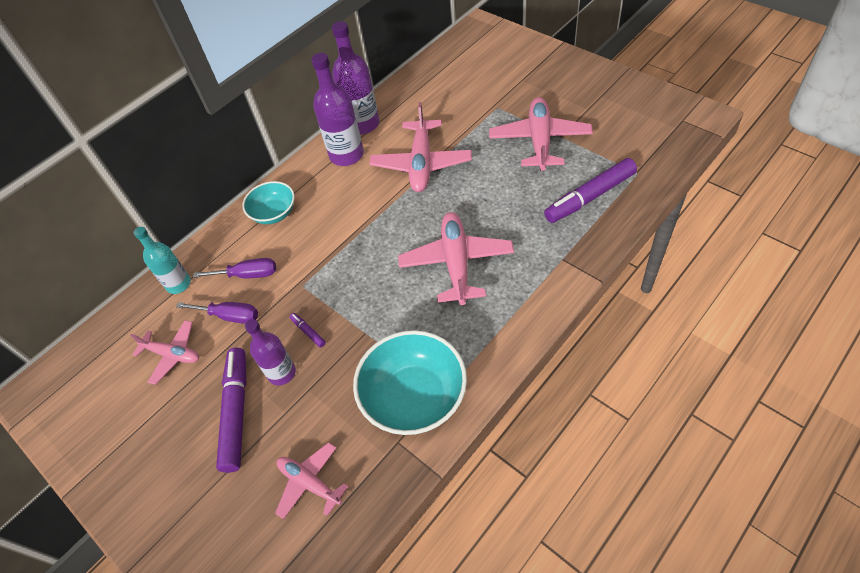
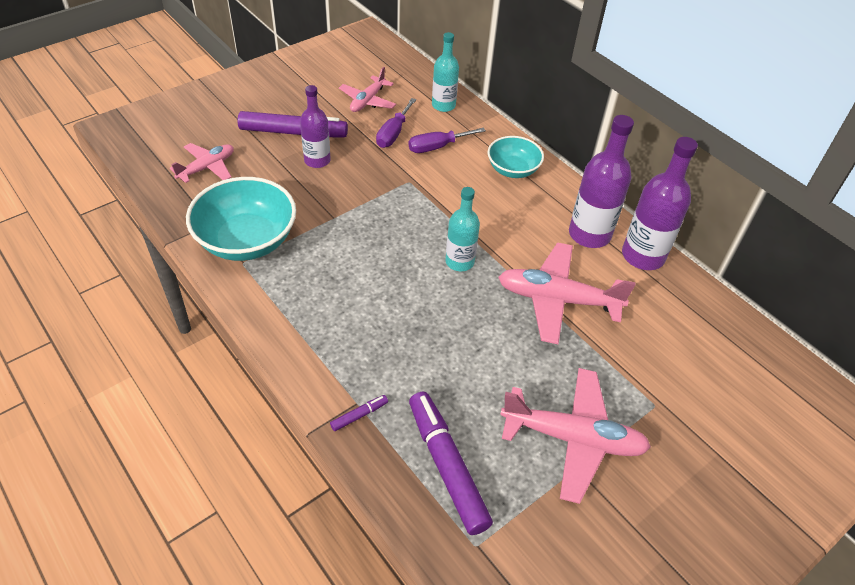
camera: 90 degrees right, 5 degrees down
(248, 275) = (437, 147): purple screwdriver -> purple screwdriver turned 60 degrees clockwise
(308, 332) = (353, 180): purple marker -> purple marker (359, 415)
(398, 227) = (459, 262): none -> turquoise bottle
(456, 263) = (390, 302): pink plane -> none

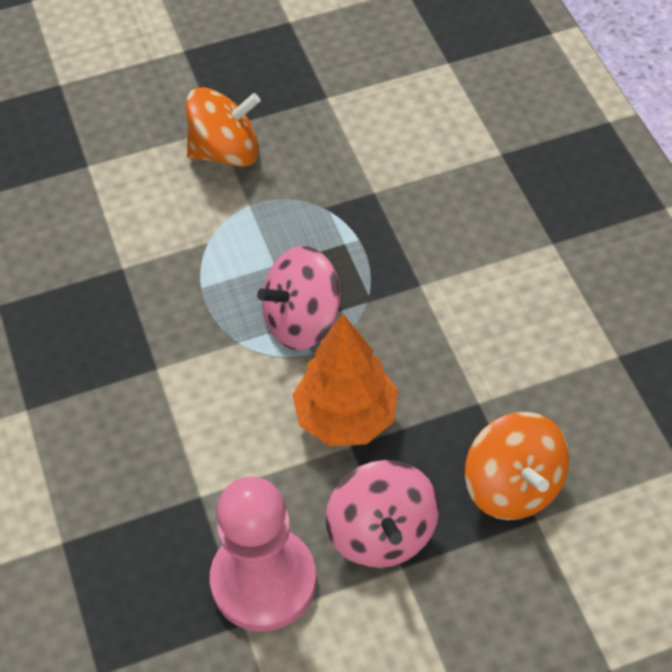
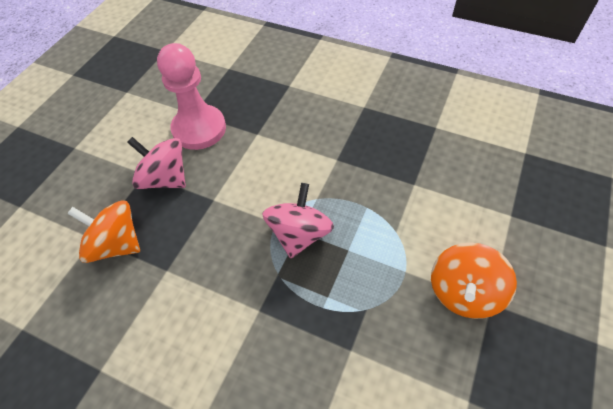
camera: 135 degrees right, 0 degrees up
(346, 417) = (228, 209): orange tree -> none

--------------------------------------------------

Each entry shown above must be quoted exactly, with its pictures left out.

RESULT OF THE EXERCISE
camera: 90 degrees right, 5 degrees down
(248, 275) = (437, 147): purple screwdriver -> purple screwdriver turned 60 degrees clockwise
(308, 332) = (353, 180): purple marker -> purple marker (359, 415)
(398, 227) = (459, 262): none -> turquoise bottle
(456, 263) = (390, 302): pink plane -> none

camera: 135 degrees right, 0 degrees up
(346, 417) = (228, 209): orange tree -> none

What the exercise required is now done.